- [Study material]:
·····
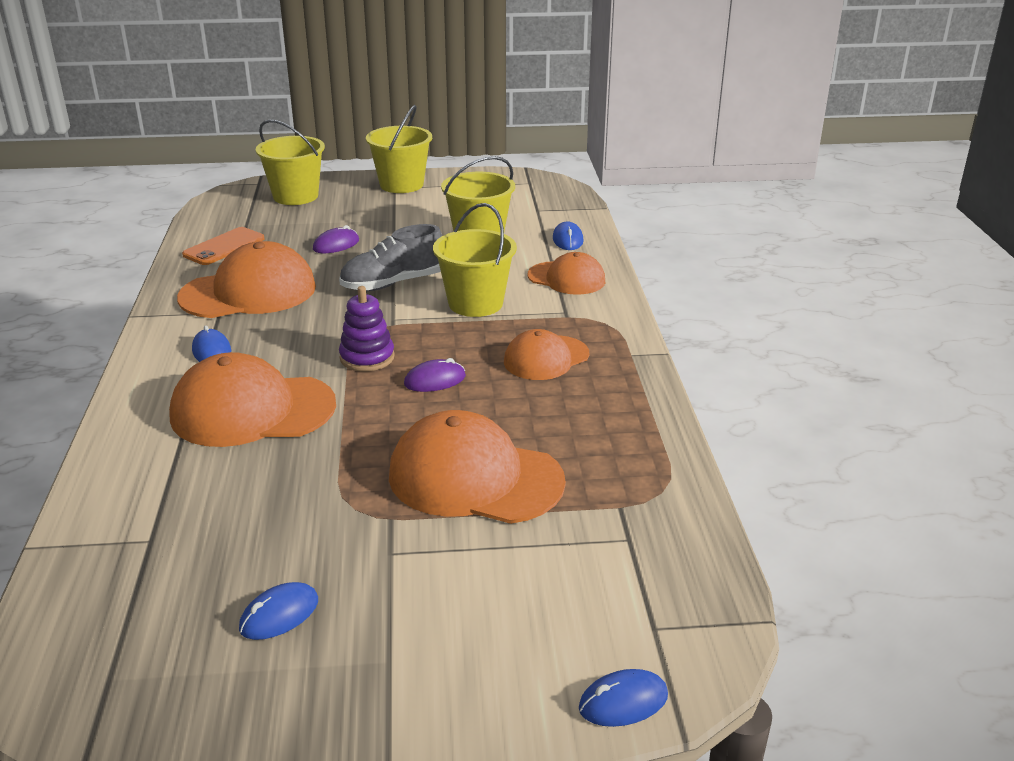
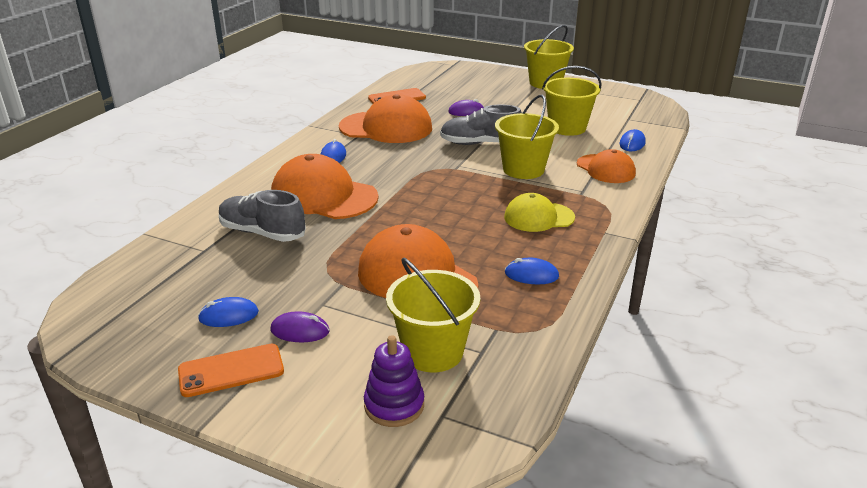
camera: 30 degrees right, 0 degrees up
(214, 487) = (262, 233): none -> grey shoe
(295, 196) = (469, 77): yellow bucket -> yellow bucket (433, 352)
(355, 683) = (231, 370): none -> orange phone
(367, 357) = (420, 184): purple stacking toy -> purple stacking toy (394, 405)
(435, 380) = (449, 210): purple mouse -> purple mouse (300, 331)
(546, 358) = (538, 217): orange cap -> yellow cap
(623, 702) = (375, 452): blue mouse -> blue mouse (531, 275)

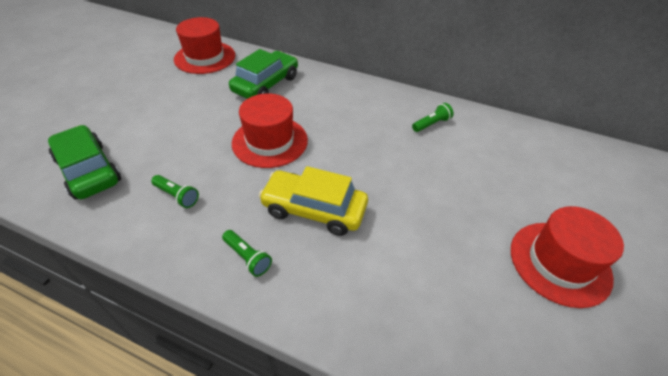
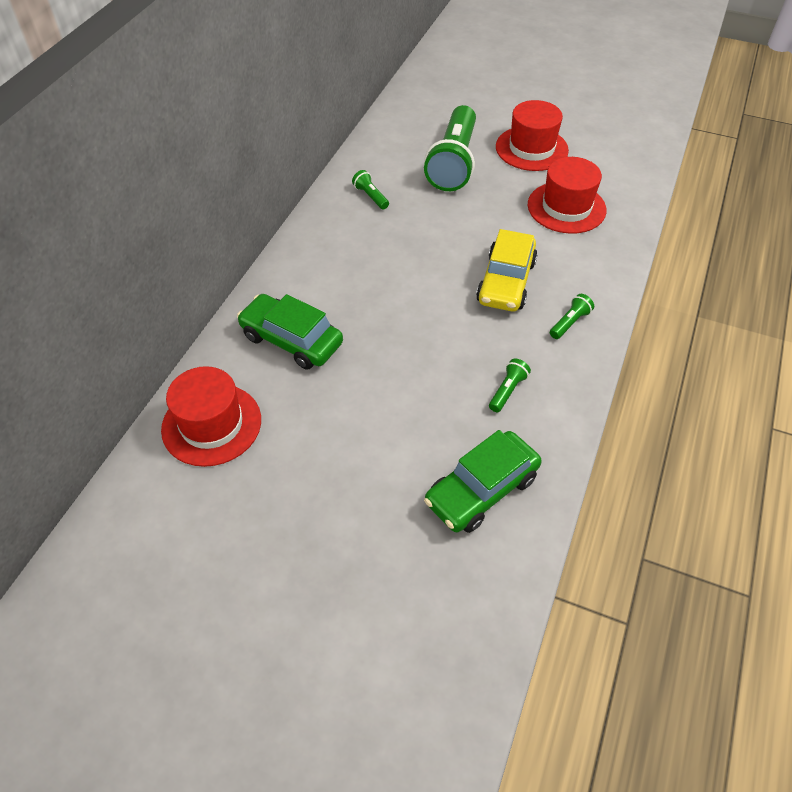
camera: 90 degrees left, 5 degrees up
(270, 141) = (411, 324): red hat -> red hat (566, 207)
(501, 184) = (453, 163): none -> green flashlight

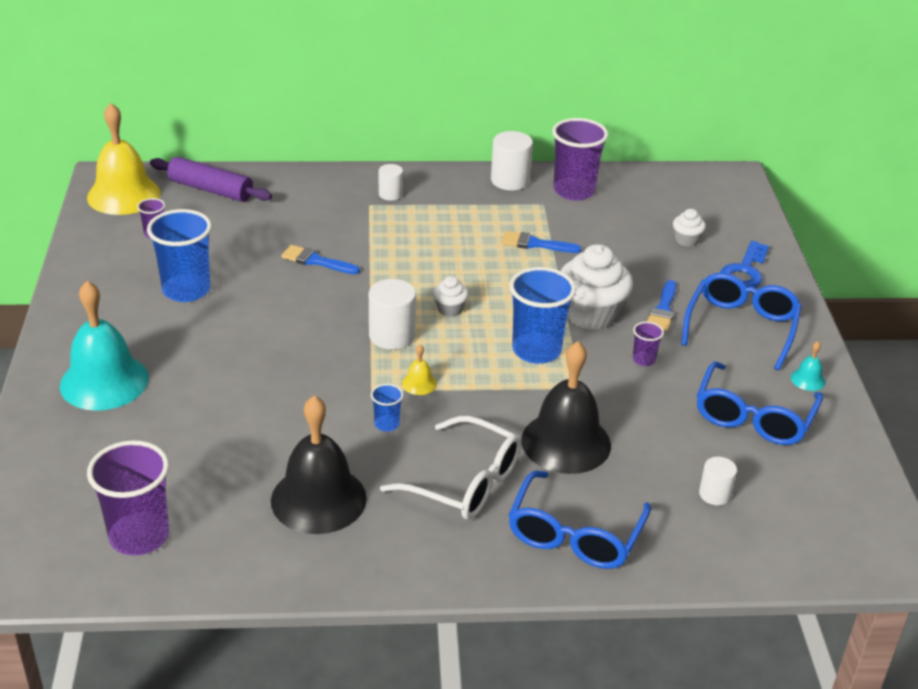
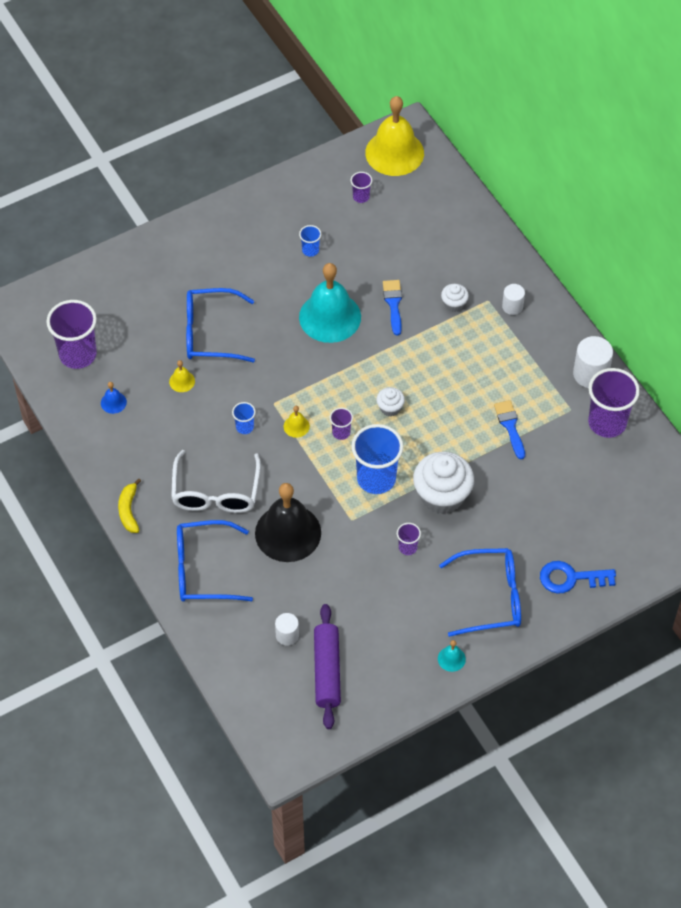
camera: 65 degrees right, 20 degrees up
(104, 381) = (193, 262): turquoise bell -> turquoise bell (330, 317)
(186, 290) = (310, 250): blue cup -> blue cup, size x0.47
(211, 190) = (438, 197): purple rolling pin -> purple rolling pin (327, 671)
(249, 528) = (113, 402): none -> blue bell
(272, 453) = (182, 381): none -> yellow bell
(318, 499) = (157, 424): black bell -> none
(392, 335) = (337, 388): white cylinder -> none
(435, 575) = (129, 510): none -> yellow banana
(455, 354) = (341, 432): none -> purple cup
(663, 310) = (479, 539): blue brush -> none
(686, 240) = (588, 524): white cupcake -> white cupcake (454, 304)
(753, 417) = (384, 635): blue glasses -> blue glasses (210, 333)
·····
- [Problem]:
Reproduce the lines above beginning at the line that contains "(367, 357) = (420, 184): purple" and ending at the line that contains "(501, 184) = (453, 163): none". No pictures.

- [Written response]:
(367, 357) = (420, 184): purple stacking toy -> purple stacking toy (394, 405)
(435, 380) = (449, 210): purple mouse -> purple mouse (300, 331)
(546, 358) = (538, 217): orange cap -> yellow cap
(623, 702) = (375, 452): blue mouse -> blue mouse (531, 275)

camera: 90 degrees left, 5 degrees up
(270, 141) = (411, 324): red hat -> red hat (566, 207)
(501, 184) = (453, 163): none -> green flashlight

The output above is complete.